Records for processing »
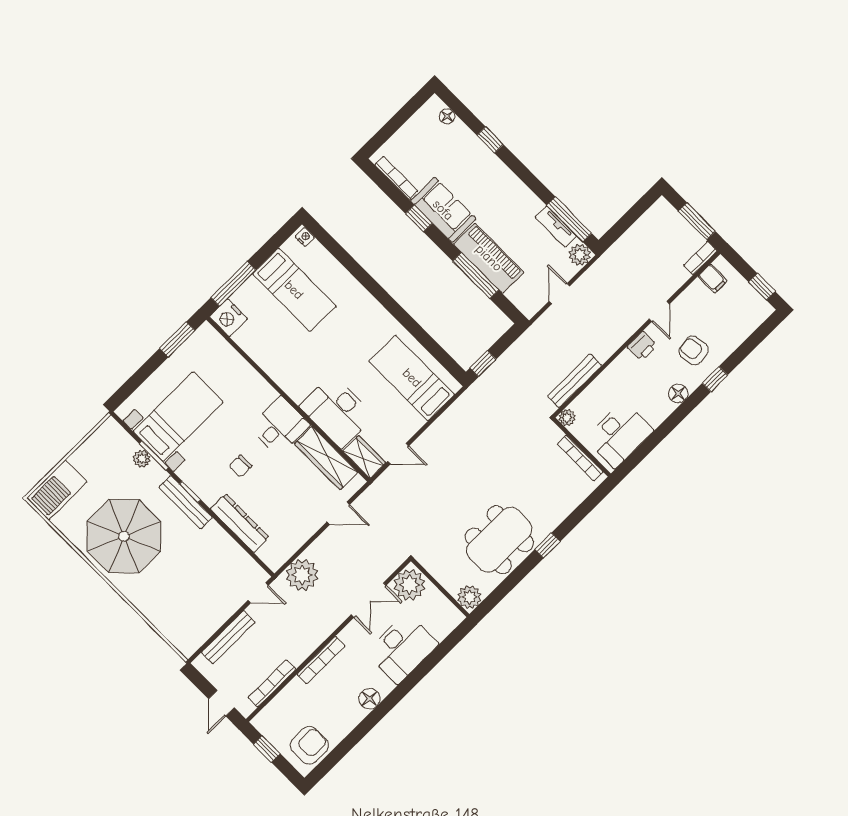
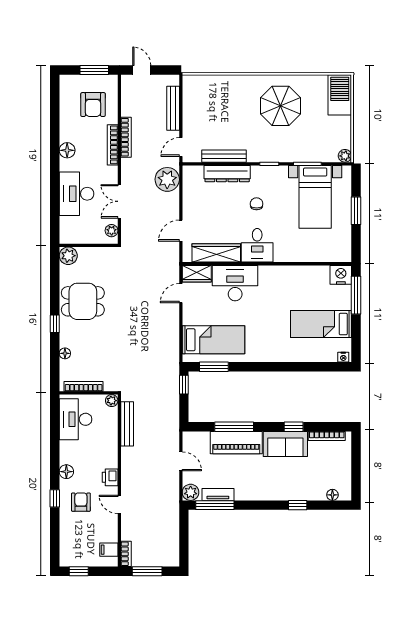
window: (177, 340) -> (356, 211), moved
armchair: (694, 351) -> (81, 502), turned -82
window: (437, 352) -> (214, 367), added
plant: (142, 459) -> (345, 156), moved
bench: (186, 502) -> (224, 156), moved
floor lamp: (566, 507) -> (65, 353), added
parasol: (124, 536) -> (281, 106), width x0.73, depth x0.73
dining table: (499, 540) -> (83, 301), width x0.73
plant: (409, 585) -> (112, 231), width x0.53, depth x0.53
bookcase: (272, 683) -> (126, 137), moved
armchair: (309, 745) -> (93, 105), moved
window: (267, 749) -> (94, 70), width x1.50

What you need to do »
Your answer should be the lines from the one containing "plant: (142, 459) -> (345, 156), moved" through the end of the records, both included, output exactly and with nothing added.

Task answer »
plant: (142, 459) -> (345, 156), moved
bench: (186, 502) -> (224, 156), moved
floor lamp: (566, 507) -> (65, 353), added
parasol: (124, 536) -> (281, 106), width x0.73, depth x0.73
dining table: (499, 540) -> (83, 301), width x0.73
plant: (409, 585) -> (112, 231), width x0.53, depth x0.53
bookcase: (272, 683) -> (126, 137), moved
armchair: (309, 745) -> (93, 105), moved
window: (267, 749) -> (94, 70), width x1.50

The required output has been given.